WHAT THE EXERCISE ASKS
Each line from the one holding "LED pin SIG: none -> D6" through the end of the records should be returned exactly, while pictures are skipped.

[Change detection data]
*** Begin section ***
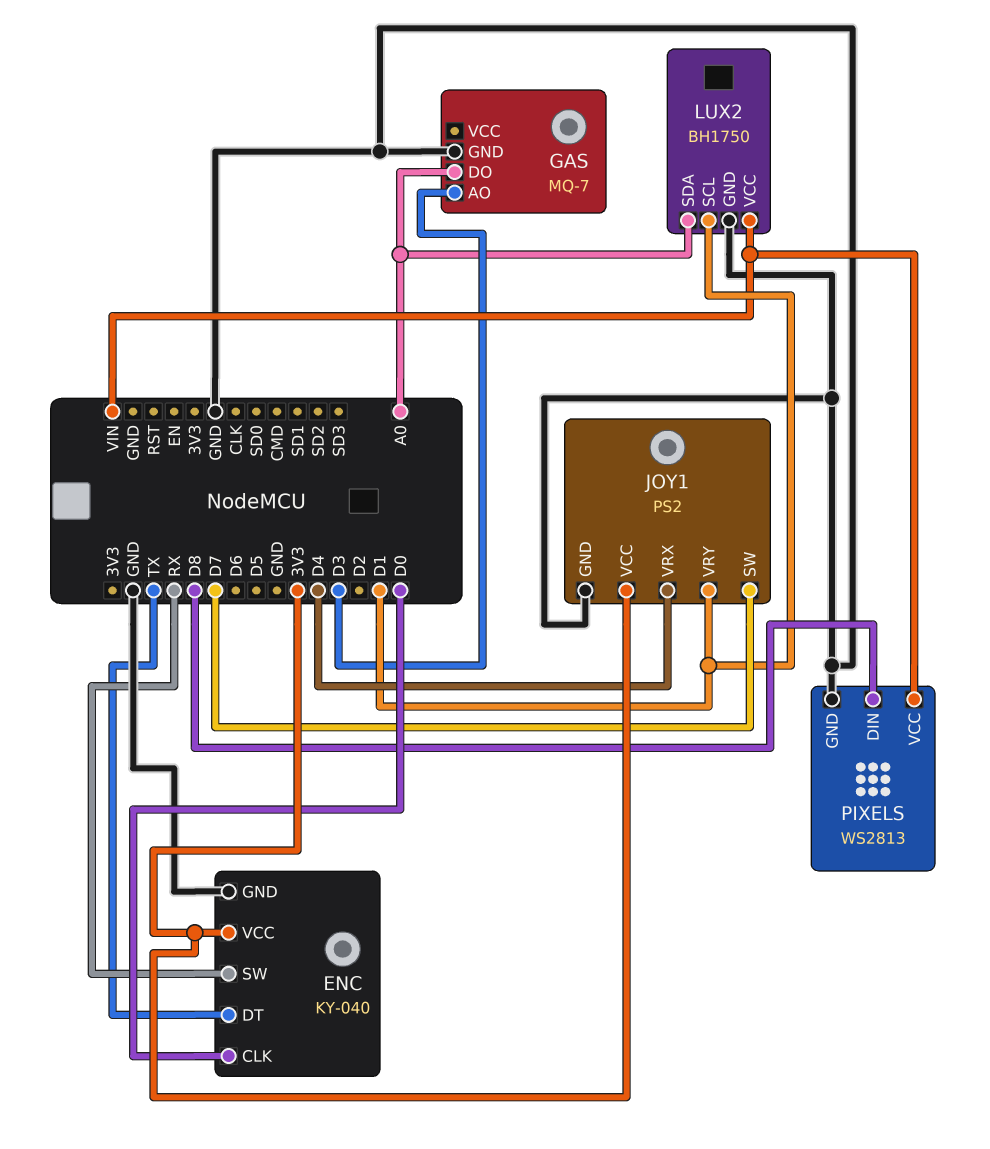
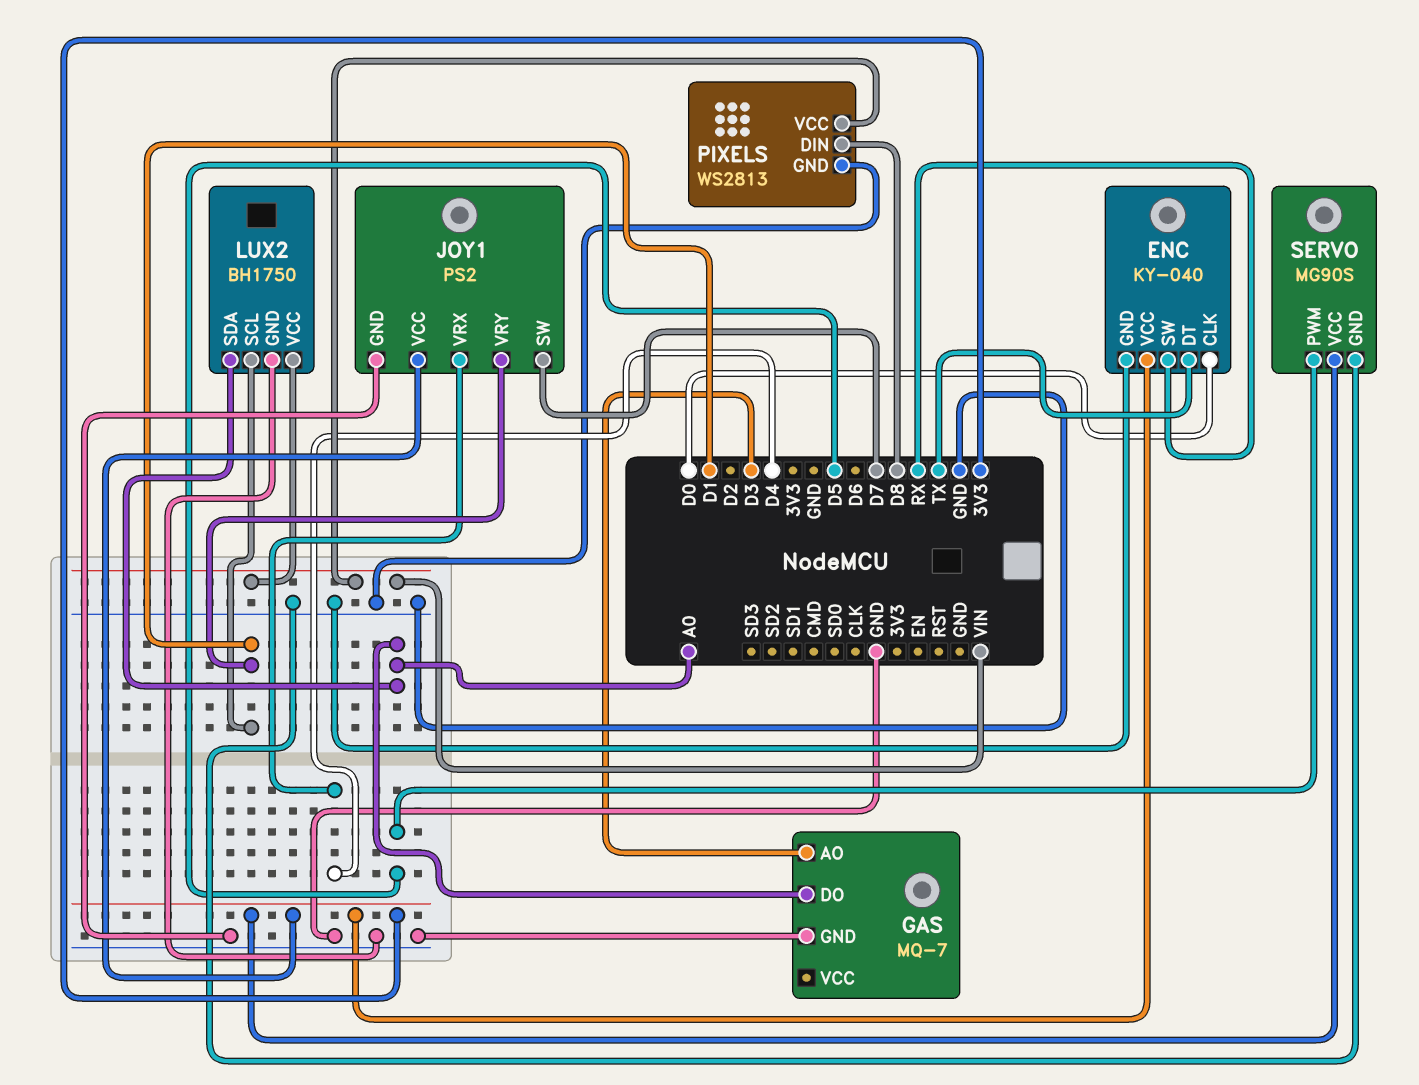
SERVO: none -> MG90S
SERVO pin GND: none -> GND
SERVO pin PWM: none -> D5
SERVO pin VCC: none -> 3V3

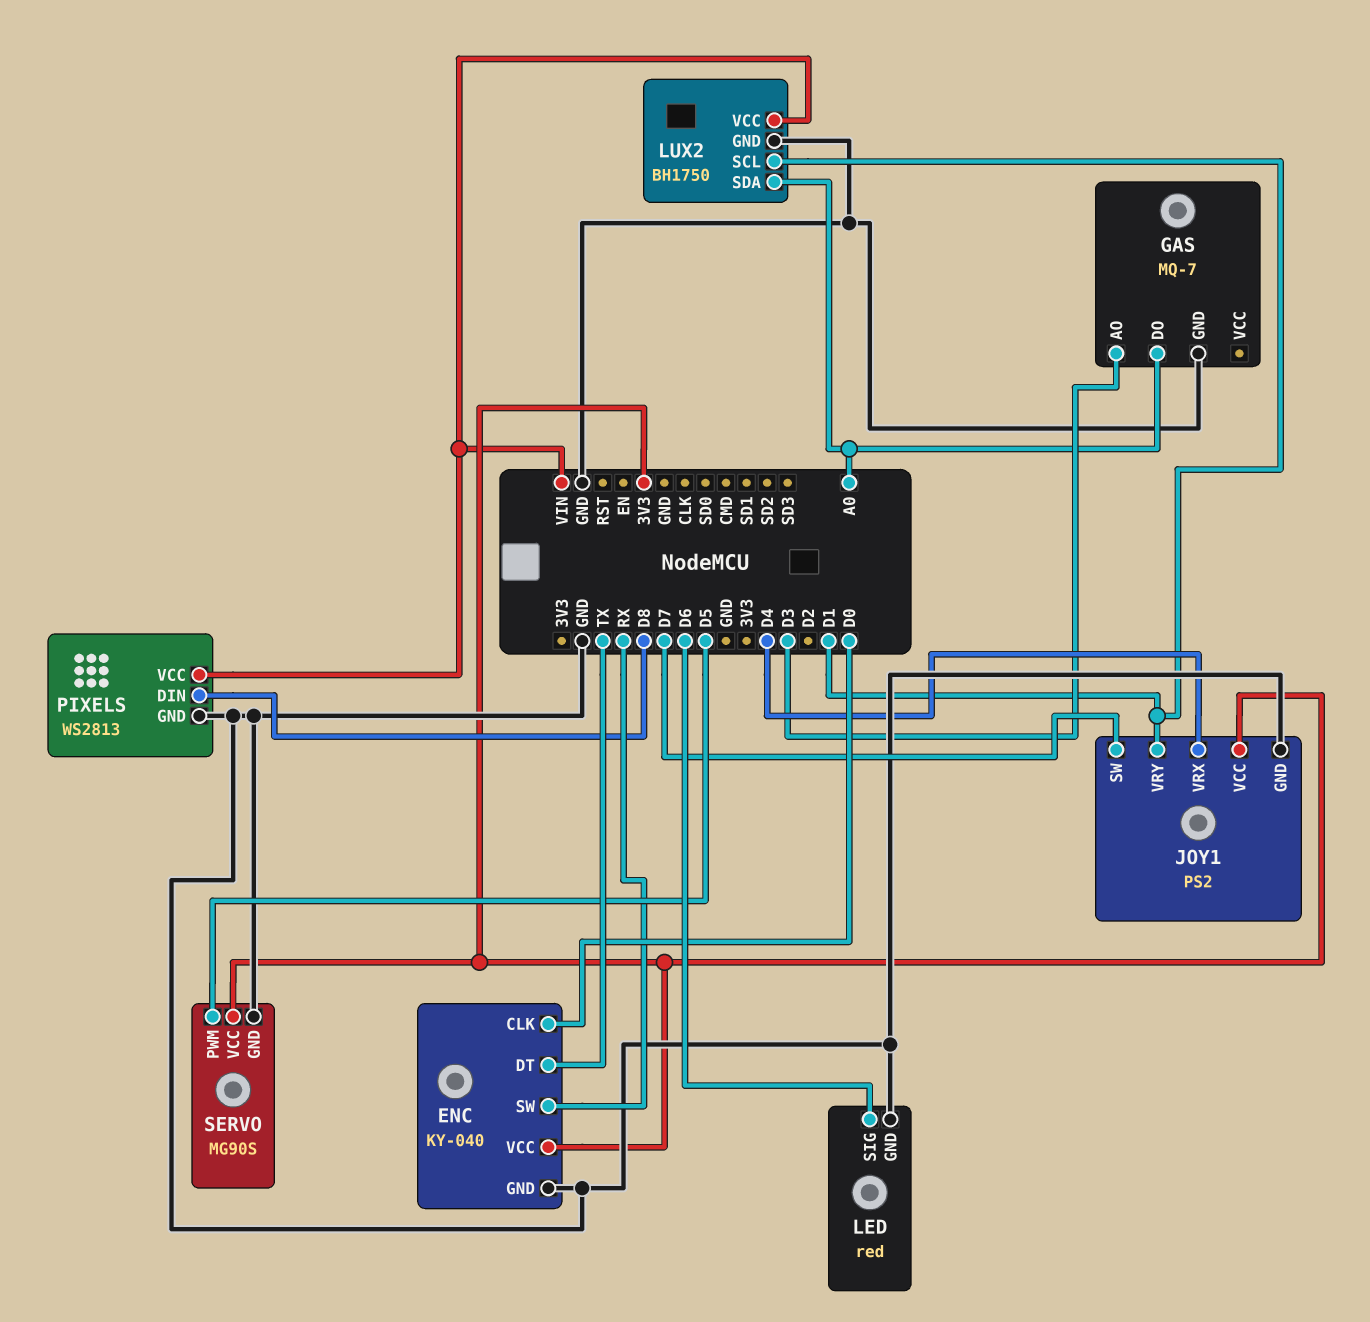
LED: none -> red
LED pin GND: none -> GND
LED pin SIG: none -> D6

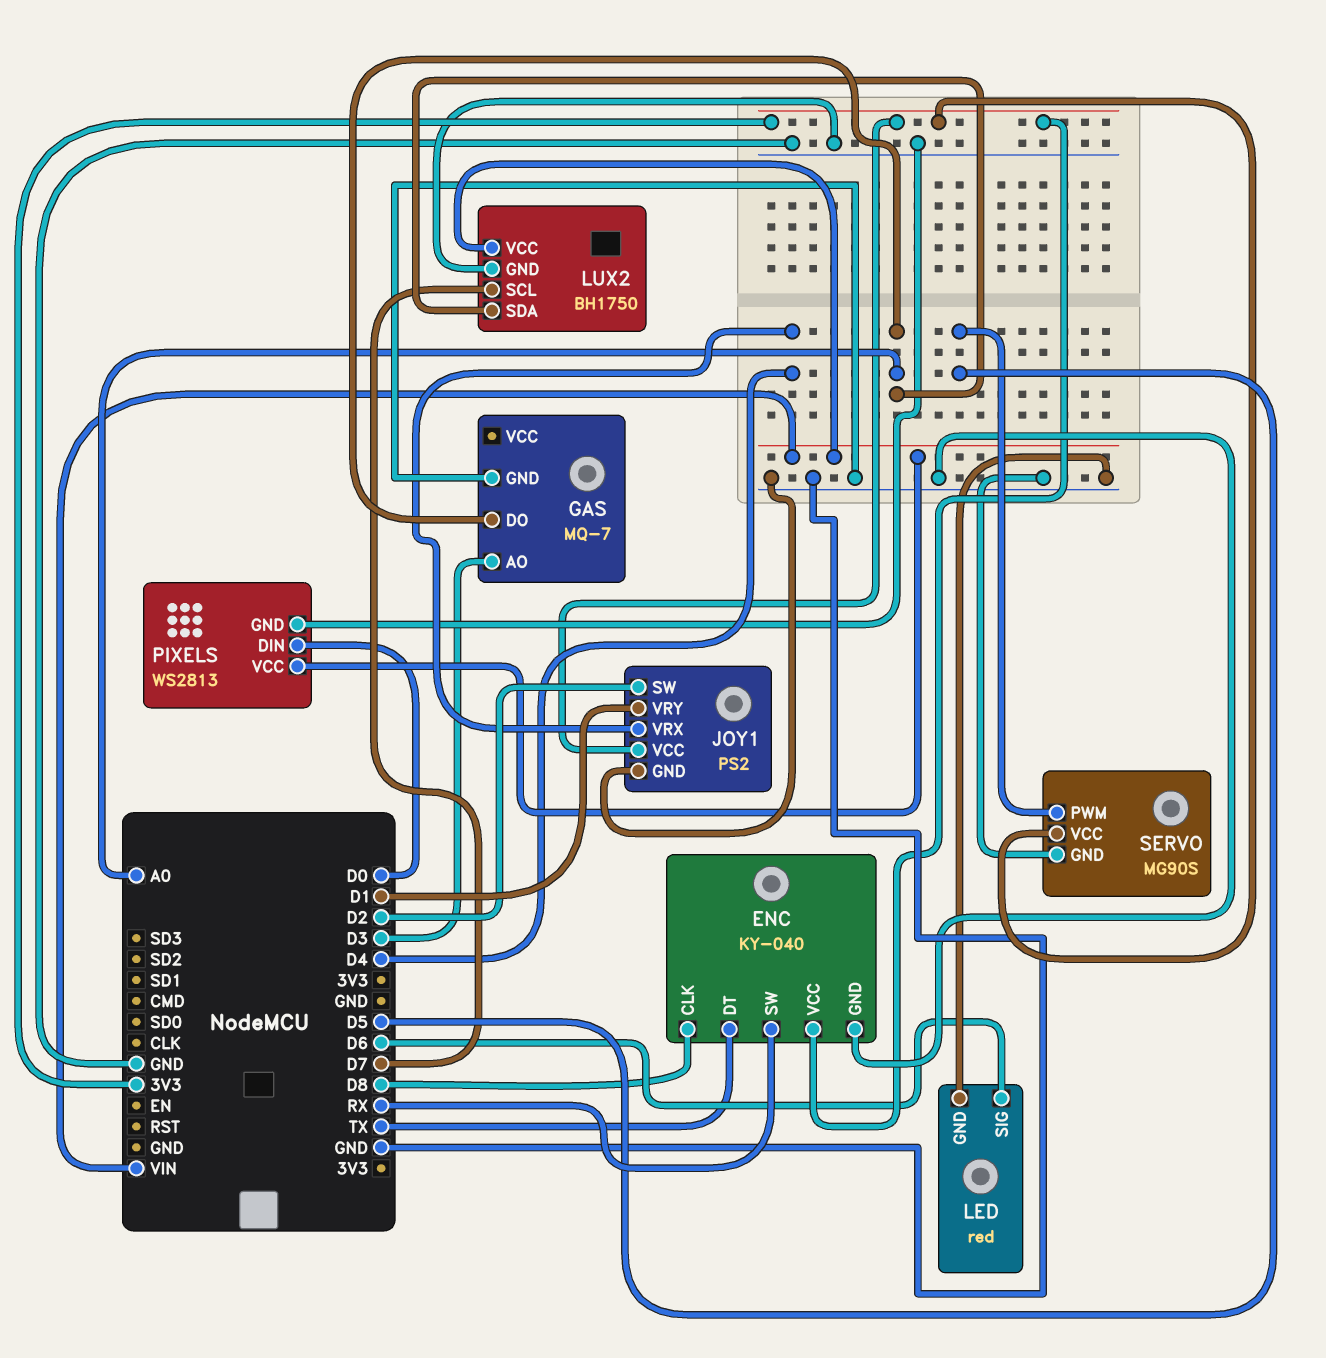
ENC pin CLK: D0 -> D8
JOY1 pin SW: D7 -> D2
LUX2 pin SCL: D1 -> D7
PIXELS pin DIN: D8 -> D0

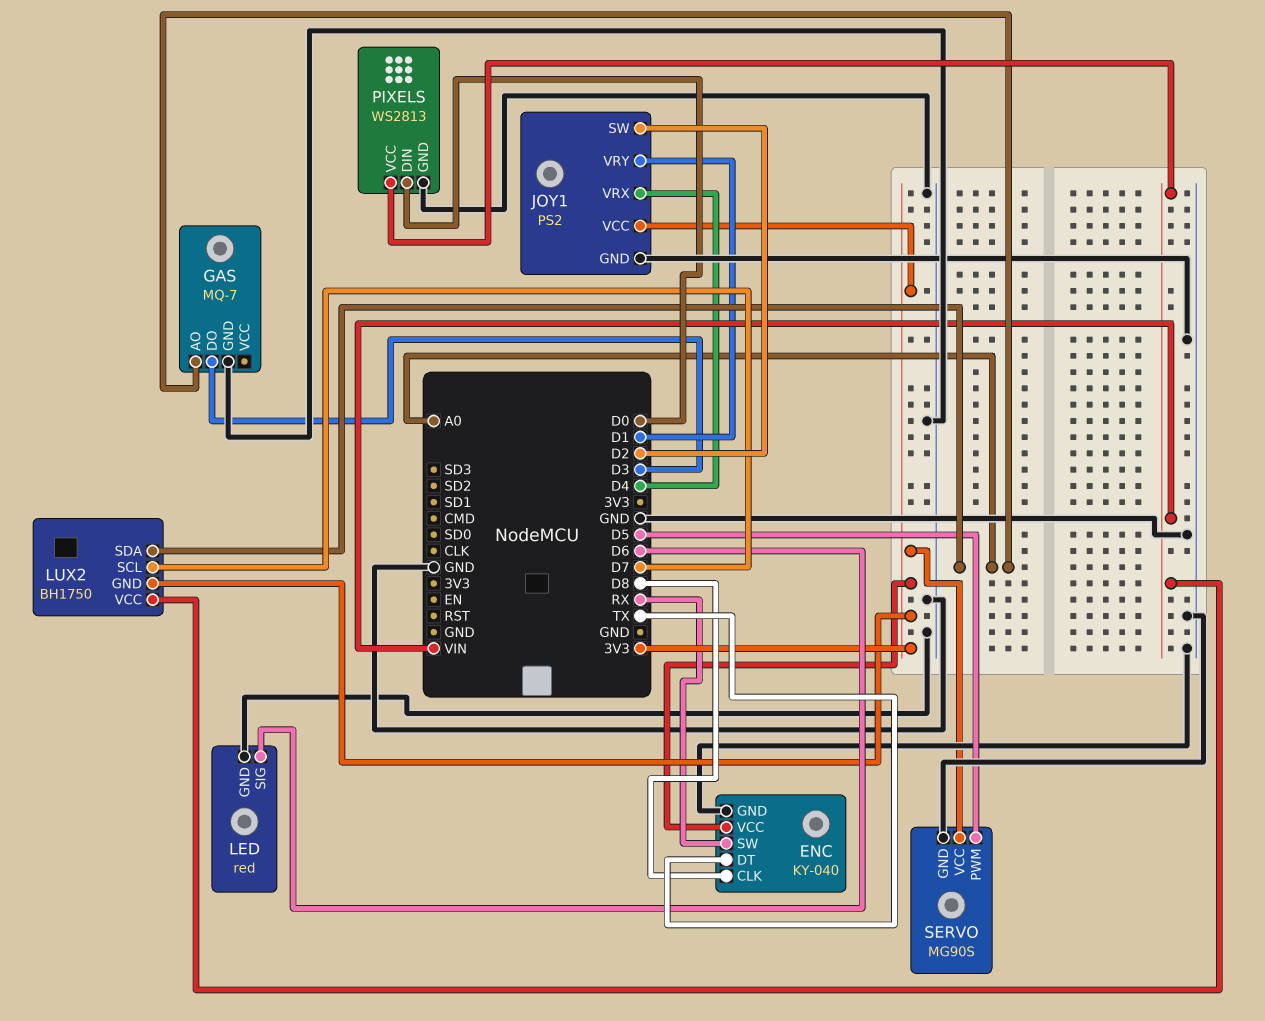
GAS pin AO: D3 -> A0
GAS pin DO: A0 -> D3
LUX2 pin GND: GND -> 3V3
*** End section ***
EXERCISE OUTPUT
LED pin SIG: none -> D6

ENC pin CLK: D0 -> D8
JOY1 pin SW: D7 -> D2
LUX2 pin SCL: D1 -> D7
PIXELS pin DIN: D8 -> D0

GAS pin AO: D3 -> A0
GAS pin DO: A0 -> D3
LUX2 pin GND: GND -> 3V3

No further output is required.